# [WHAT NEEDS TO BE DONE]
The entries that follow include a run beginning at the line with "(406, 185) = (275, 231): purple" and ending at the line with "(697, 399) = (731, 161): purple"; restate that run word for word and leave the rest out.

# [EXERCISE MATERIALS]
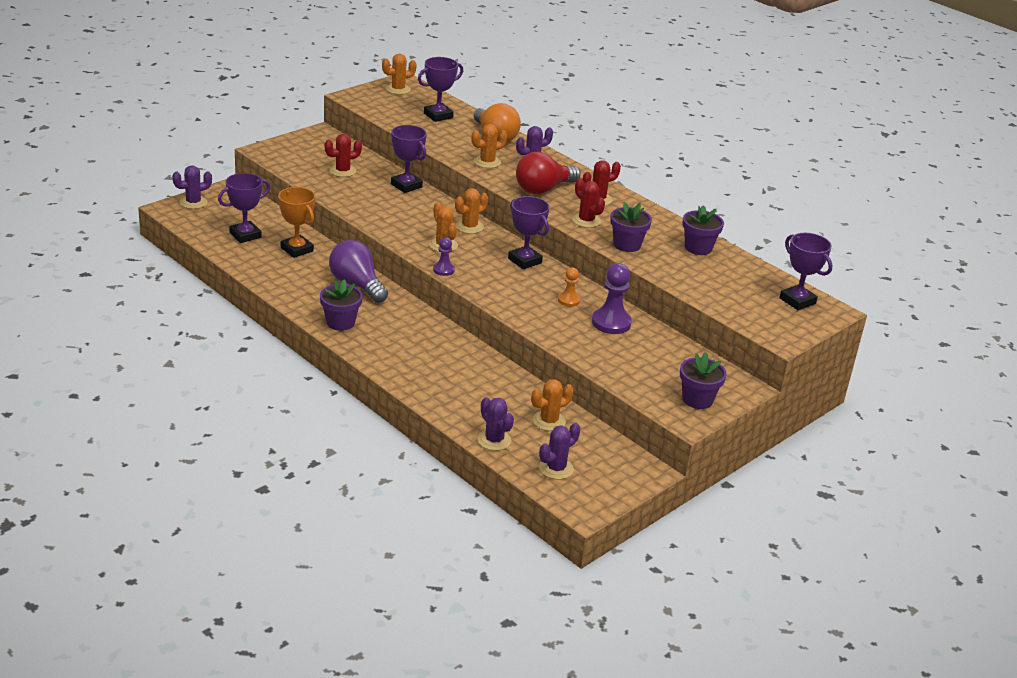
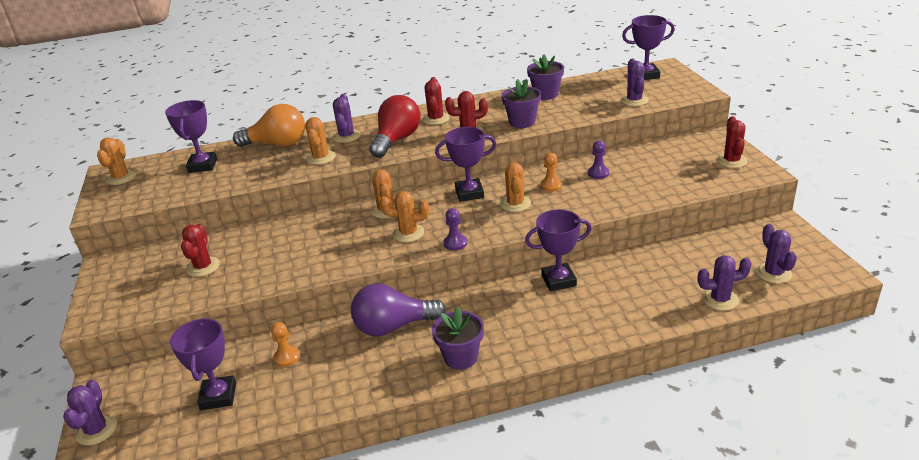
camera: 55 degrees left, 0 degrees up
(297, 249) = (287, 357): orange trophy -> orange pawn
(406, 185) = (275, 231): purple trophy -> purple trophy (558, 280)
(543, 189) = (397, 140): red light bulb -> red light bulb turned 150 degrees counterclockwise
(549, 421) = (696, 259): orange cactus -> orange cactus (515, 204)
(611, 323) = (598, 173): purple pawn -> purple pawn, size x0.57
(697, 399) = (731, 161): purple flower pot -> red cactus
(726, 301) = (634, 100): none -> purple cactus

# [REPLY TO THE EXERCISE]
(406, 185) = (275, 231): purple trophy -> purple trophy (558, 280)
(543, 189) = (397, 140): red light bulb -> red light bulb turned 150 degrees counterclockwise
(549, 421) = (696, 259): orange cactus -> orange cactus (515, 204)
(611, 323) = (598, 173): purple pawn -> purple pawn, size x0.57
(697, 399) = (731, 161): purple flower pot -> red cactus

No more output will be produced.